Would it be possible to write out each entry below exactly, without the pictures?

BEGIN Data records

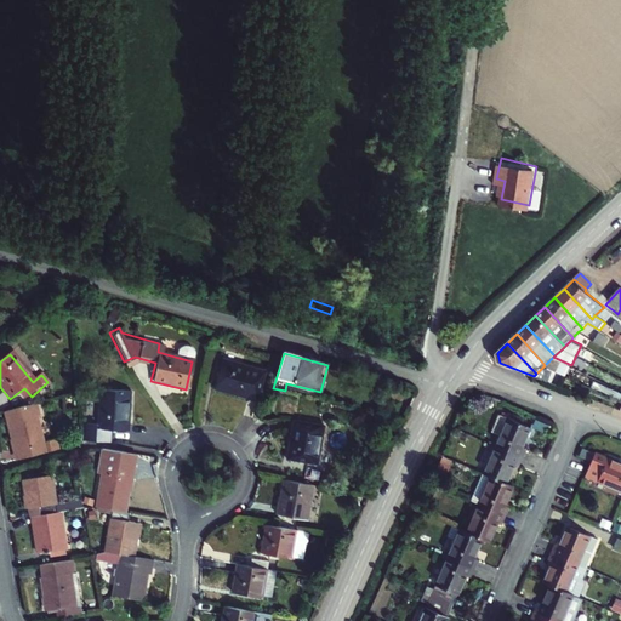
[(267,371),(224,362),(218,394),(260,404),(267,371)]
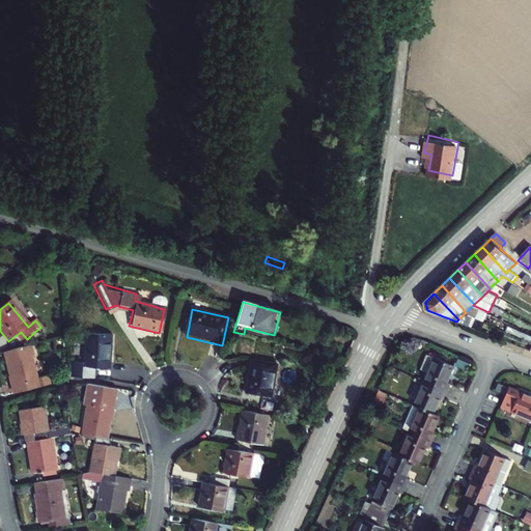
[(86,365),(67,368),(70,382),(81,379),(93,380),(98,381),(96,368),(112,366),(111,338),(84,340),(86,365)]
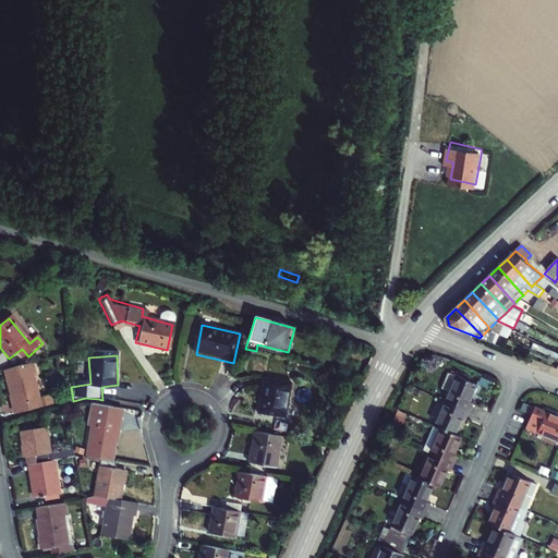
[(34,376),(31,364),(4,371),(12,405),(20,403),(22,412),(37,409),(35,401),(29,377),(34,376)]
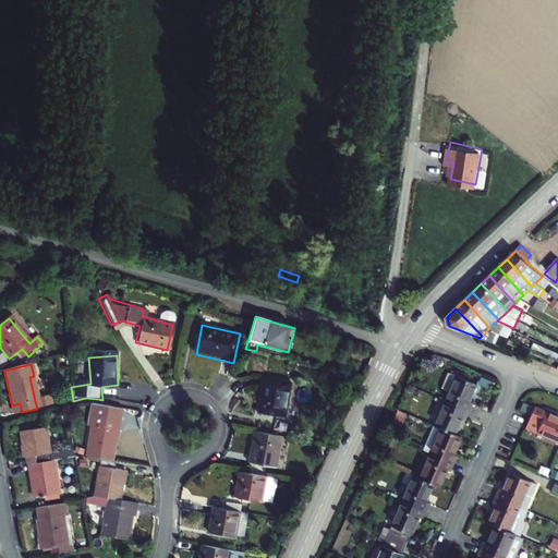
[(446,393),(452,397),(476,407),(480,399),(475,397),(483,379),(457,367),(446,393)]
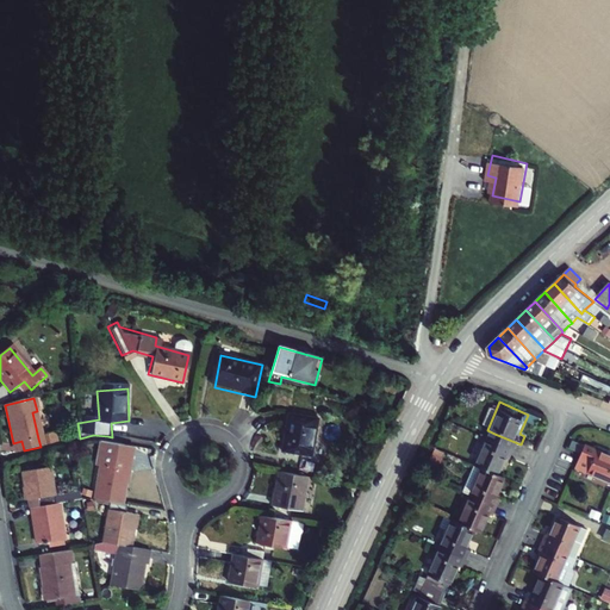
[(315,422),(286,417),(281,453),(310,456),(315,422)]
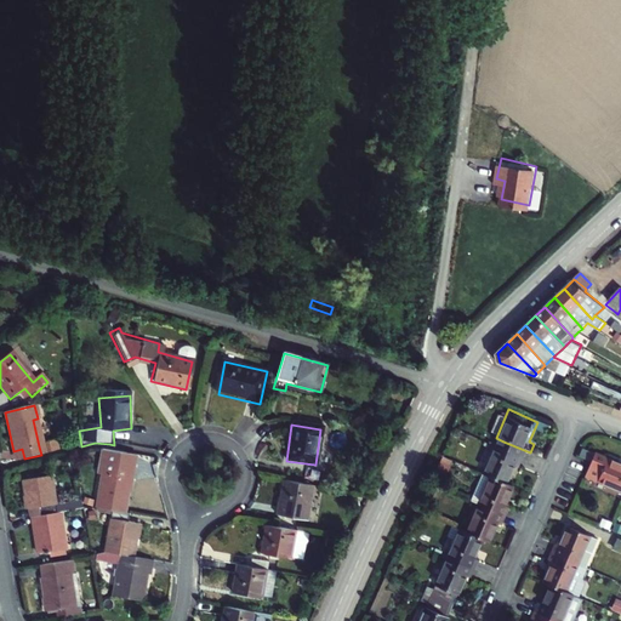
[(530,453),(503,442),(491,469),(496,472),(512,479),(522,459),(527,461),(530,453)]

END Data records

▶ [Reply to the exercise]
[(267,371),(224,362),(218,394),(260,404),(267,371)]
[(86,365),(67,368),(70,382),(81,379),(93,380),(98,381),(96,368),(112,366),(111,338),(84,340),(86,365)]
[(34,376),(31,364),(4,371),(12,405),(20,403),(22,412),(37,409),(35,401),(29,377),(34,376)]
[(446,393),(452,397),(476,407),(480,399),(475,397),(483,379),(457,367),(446,393)]
[(315,422),(286,417),(281,453),(310,456),(315,422)]
[(530,453),(503,442),(491,469),(496,472),(512,479),(522,459),(527,461),(530,453)]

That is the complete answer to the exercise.